# Stored data entries

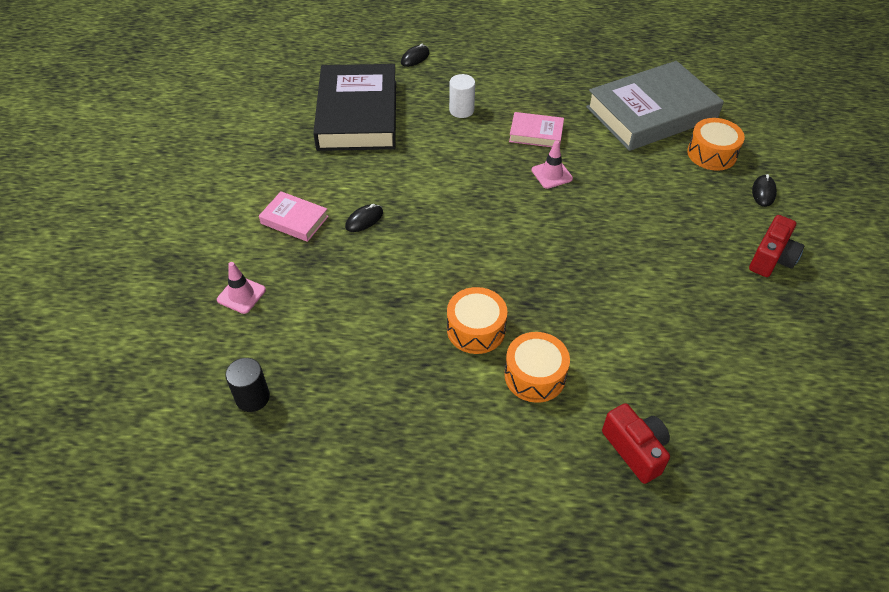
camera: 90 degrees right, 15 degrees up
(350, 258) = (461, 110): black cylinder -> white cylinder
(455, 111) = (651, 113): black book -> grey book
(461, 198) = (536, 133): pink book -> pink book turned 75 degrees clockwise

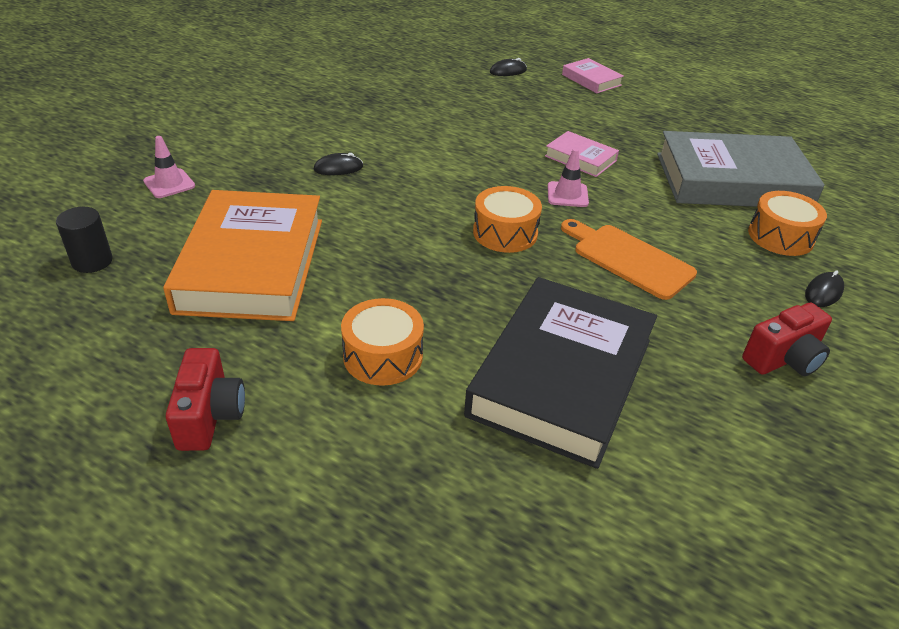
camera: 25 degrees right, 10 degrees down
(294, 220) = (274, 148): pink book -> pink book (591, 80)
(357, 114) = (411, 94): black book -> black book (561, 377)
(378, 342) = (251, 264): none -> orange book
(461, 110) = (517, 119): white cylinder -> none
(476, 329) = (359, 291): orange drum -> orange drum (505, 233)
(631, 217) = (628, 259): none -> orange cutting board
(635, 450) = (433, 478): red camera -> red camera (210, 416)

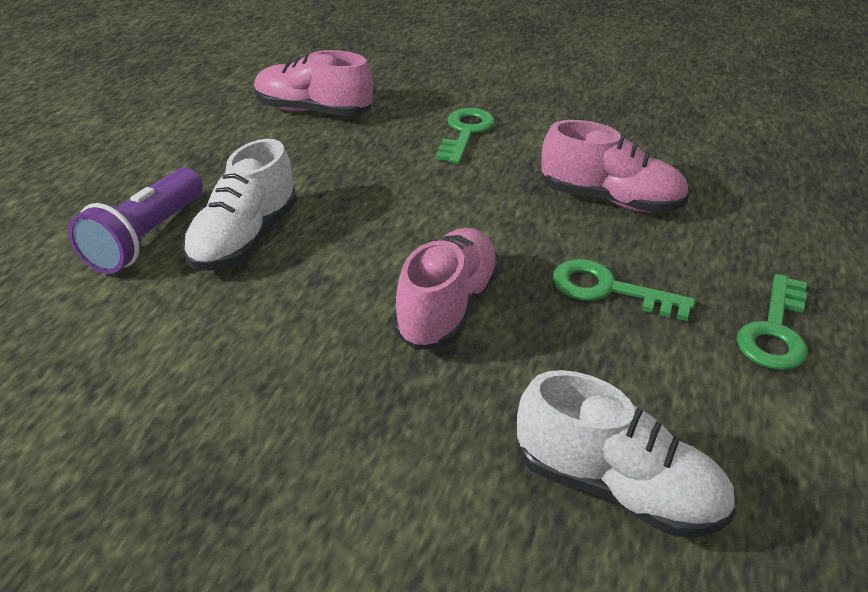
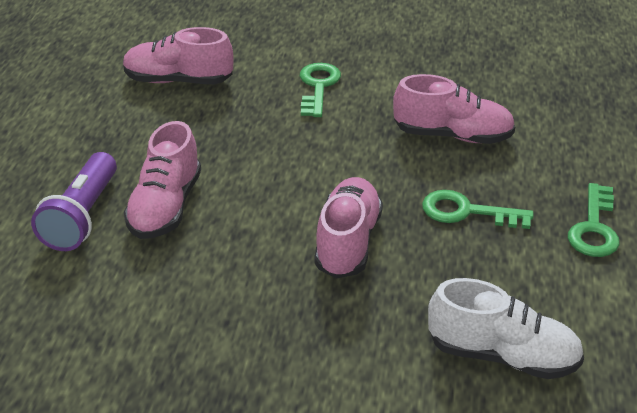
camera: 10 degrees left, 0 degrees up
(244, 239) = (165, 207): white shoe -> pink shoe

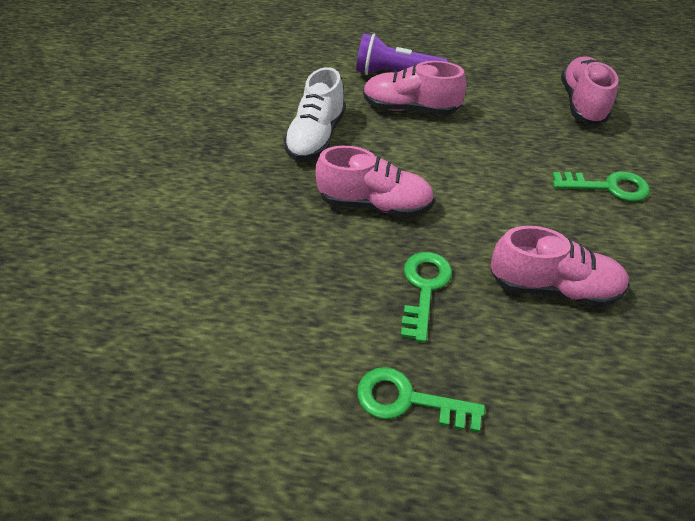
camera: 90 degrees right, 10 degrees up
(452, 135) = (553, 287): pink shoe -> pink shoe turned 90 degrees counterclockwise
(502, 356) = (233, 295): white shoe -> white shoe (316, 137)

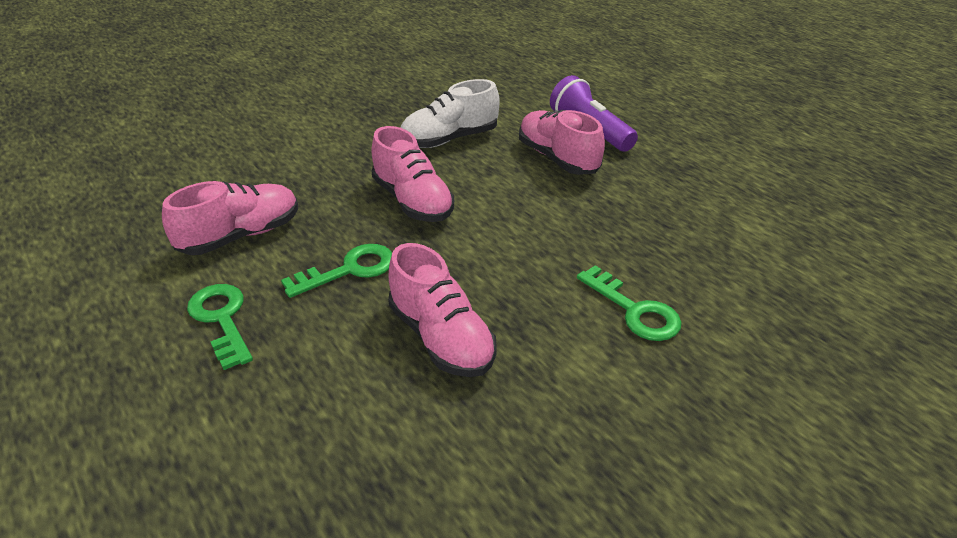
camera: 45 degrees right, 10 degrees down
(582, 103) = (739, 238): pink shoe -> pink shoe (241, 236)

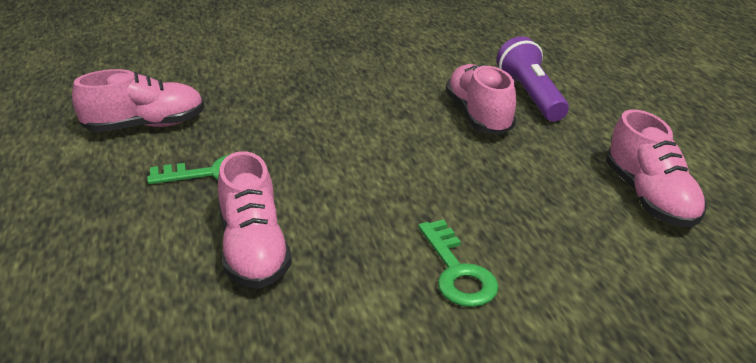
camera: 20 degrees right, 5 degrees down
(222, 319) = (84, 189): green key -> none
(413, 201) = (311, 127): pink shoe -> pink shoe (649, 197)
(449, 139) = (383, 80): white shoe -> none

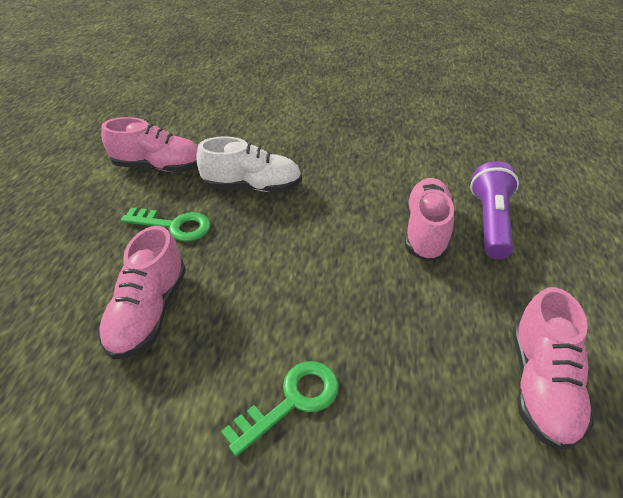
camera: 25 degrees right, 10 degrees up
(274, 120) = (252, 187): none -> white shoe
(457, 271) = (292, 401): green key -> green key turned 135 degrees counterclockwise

# TASK DETAILS
Write out word for word the lines above that run from the one with "camera: 25 degrees right, 10 degrees down" to the one with "(244, 239) = (165, 207): white". Include both end lines; exclude the images.

# RESPONSE TO THE TASK
camera: 25 degrees right, 10 degrees down
(294, 220) = (274, 148): pink book -> pink book (591, 80)
(357, 114) = (411, 94): black book -> black book (561, 377)
(378, 342) = (251, 264): none -> orange book
(461, 110) = (517, 119): white cylinder -> none
(476, 329) = (359, 291): orange drum -> orange drum (505, 233)
(631, 217) = (628, 259): none -> orange cutting board
(635, 450) = (433, 478): red camera -> red camera (210, 416)

camera: 10 degrees left, 0 degrees up
(244, 239) = (165, 207): white shoe -> pink shoe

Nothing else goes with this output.